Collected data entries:

- - -

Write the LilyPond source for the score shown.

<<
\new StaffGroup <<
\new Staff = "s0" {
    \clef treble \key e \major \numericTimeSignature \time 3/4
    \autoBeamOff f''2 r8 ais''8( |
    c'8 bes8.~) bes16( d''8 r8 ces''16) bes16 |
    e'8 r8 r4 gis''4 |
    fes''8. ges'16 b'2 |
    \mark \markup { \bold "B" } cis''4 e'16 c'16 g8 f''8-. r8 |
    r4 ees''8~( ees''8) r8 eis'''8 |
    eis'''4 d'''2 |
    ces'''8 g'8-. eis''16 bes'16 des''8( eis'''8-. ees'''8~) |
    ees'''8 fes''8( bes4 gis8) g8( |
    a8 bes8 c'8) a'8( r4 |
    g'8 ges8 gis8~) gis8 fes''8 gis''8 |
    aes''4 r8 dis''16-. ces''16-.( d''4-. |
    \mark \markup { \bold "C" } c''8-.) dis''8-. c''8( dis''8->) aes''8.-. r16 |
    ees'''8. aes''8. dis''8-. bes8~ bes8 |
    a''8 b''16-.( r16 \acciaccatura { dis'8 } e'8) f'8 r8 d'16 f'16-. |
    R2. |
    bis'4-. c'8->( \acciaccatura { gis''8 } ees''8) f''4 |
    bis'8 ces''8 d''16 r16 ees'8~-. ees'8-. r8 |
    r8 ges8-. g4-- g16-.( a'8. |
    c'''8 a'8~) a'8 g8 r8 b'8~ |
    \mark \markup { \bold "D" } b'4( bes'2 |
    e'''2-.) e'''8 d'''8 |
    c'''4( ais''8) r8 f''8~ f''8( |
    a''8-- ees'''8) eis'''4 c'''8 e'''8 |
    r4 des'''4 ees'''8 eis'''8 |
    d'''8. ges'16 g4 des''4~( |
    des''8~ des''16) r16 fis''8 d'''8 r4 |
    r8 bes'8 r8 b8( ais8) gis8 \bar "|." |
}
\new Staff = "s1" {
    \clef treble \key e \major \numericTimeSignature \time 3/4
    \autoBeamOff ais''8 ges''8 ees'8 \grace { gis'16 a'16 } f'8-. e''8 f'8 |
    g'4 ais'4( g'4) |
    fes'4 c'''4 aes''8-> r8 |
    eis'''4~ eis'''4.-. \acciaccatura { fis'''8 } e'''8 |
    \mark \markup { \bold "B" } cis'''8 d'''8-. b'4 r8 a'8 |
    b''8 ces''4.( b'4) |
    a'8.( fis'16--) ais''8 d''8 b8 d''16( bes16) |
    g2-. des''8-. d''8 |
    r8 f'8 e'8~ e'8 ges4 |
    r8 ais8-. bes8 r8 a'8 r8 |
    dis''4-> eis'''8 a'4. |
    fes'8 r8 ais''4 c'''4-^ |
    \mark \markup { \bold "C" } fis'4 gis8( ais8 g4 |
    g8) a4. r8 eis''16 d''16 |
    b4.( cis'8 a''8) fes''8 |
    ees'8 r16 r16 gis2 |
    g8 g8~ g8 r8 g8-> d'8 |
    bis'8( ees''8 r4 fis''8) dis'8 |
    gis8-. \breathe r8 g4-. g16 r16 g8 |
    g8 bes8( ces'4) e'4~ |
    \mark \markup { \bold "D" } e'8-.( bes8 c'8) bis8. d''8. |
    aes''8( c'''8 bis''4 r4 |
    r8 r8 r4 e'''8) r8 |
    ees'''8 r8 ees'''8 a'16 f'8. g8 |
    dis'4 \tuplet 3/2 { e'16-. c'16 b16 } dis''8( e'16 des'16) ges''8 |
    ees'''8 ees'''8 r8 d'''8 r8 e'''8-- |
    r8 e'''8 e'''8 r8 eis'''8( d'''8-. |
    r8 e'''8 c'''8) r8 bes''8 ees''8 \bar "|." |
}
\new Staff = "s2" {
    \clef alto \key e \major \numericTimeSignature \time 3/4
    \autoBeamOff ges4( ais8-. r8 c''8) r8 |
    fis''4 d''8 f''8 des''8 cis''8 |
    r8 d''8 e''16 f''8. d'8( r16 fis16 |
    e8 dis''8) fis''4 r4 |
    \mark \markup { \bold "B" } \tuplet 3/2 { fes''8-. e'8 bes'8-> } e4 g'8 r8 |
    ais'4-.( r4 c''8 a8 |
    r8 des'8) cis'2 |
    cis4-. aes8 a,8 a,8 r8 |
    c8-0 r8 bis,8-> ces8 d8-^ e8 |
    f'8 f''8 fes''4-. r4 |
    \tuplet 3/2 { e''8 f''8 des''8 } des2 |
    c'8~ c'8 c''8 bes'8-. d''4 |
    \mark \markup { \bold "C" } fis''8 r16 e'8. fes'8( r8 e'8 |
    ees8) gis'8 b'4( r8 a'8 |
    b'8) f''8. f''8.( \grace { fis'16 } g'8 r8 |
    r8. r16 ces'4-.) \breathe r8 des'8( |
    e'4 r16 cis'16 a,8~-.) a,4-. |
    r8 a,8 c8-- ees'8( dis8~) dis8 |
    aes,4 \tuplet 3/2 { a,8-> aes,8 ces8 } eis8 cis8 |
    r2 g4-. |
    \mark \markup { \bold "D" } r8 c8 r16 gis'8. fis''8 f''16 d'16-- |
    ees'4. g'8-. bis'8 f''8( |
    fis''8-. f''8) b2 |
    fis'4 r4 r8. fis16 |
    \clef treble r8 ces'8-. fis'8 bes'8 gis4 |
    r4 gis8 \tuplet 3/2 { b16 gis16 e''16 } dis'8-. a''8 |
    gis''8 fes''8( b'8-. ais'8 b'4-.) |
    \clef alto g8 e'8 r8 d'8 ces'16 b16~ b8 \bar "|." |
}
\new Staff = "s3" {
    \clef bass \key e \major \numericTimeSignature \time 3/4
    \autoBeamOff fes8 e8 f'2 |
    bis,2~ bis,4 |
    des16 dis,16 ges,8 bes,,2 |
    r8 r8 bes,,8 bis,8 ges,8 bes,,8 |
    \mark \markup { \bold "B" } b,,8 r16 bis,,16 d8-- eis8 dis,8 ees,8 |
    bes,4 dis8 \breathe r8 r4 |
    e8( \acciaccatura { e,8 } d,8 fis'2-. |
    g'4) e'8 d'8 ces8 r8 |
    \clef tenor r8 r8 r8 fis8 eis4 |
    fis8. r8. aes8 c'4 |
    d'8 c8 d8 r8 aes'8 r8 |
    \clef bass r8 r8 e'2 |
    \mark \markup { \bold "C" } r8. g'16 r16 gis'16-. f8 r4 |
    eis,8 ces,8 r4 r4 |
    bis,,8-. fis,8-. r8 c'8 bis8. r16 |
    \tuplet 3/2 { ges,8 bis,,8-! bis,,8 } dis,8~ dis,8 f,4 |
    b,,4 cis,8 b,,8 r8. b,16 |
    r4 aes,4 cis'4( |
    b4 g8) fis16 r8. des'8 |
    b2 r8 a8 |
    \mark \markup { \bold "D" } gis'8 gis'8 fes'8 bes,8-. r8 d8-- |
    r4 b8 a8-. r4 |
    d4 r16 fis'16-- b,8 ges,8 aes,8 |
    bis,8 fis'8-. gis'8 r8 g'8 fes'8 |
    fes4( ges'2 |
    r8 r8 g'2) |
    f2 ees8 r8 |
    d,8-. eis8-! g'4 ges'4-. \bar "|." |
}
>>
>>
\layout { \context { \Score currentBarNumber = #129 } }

- - -

— YOUR GOAL —
How many lines of the listing above contain the string "time"? Give only the number.

— WRITTEN SOLUTION —
4